Go through the data and copy every line exactly, but not the images.

- - -

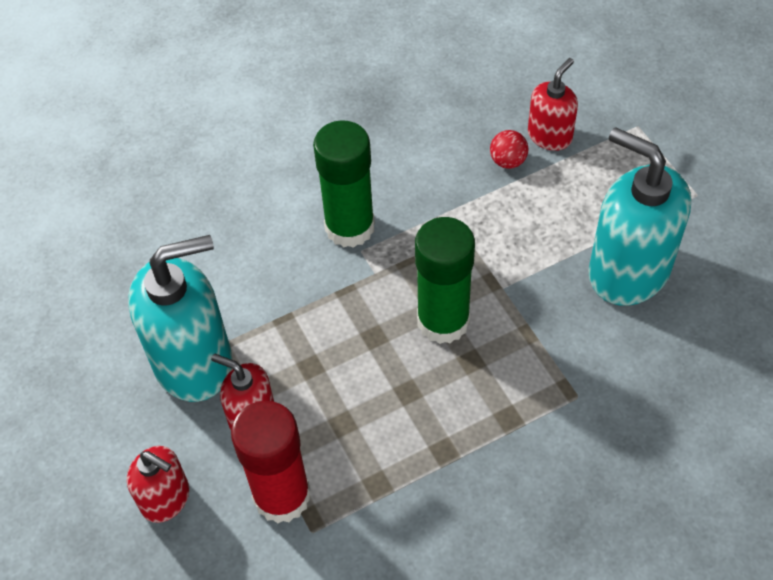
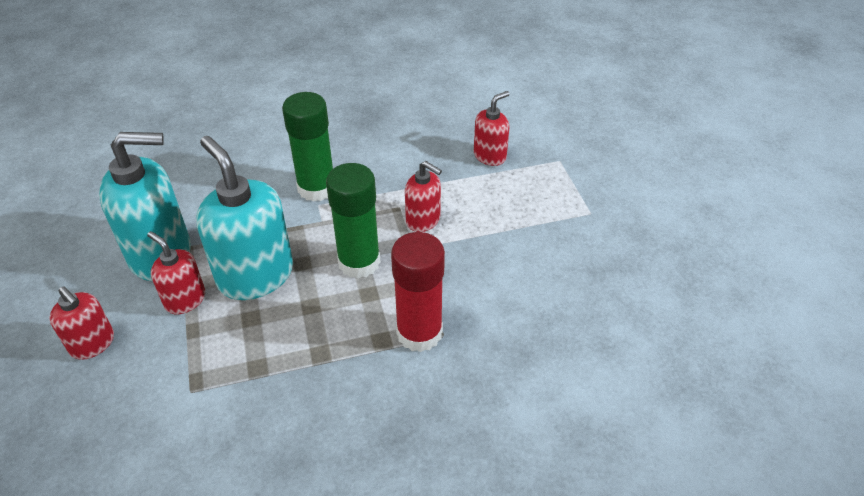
camera: 10 degrees right, 10 degrees down
(282, 496) = (180, 360): red glue stick -> red glue stick (419, 333)
(499, 246) = (423, 220): none -> red soap dispenser
(508, 161) = (452, 166): red ball -> none
(628, 271) = (517, 254): turquoise soap dispenser -> turquoise soap dispenser (255, 275)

- - -

## ANSWER SECTION
camera: 10 degrees right, 10 degrees down
(282, 496) = (180, 360): red glue stick -> red glue stick (419, 333)
(499, 246) = (423, 220): none -> red soap dispenser
(508, 161) = (452, 166): red ball -> none
(628, 271) = (517, 254): turquoise soap dispenser -> turquoise soap dispenser (255, 275)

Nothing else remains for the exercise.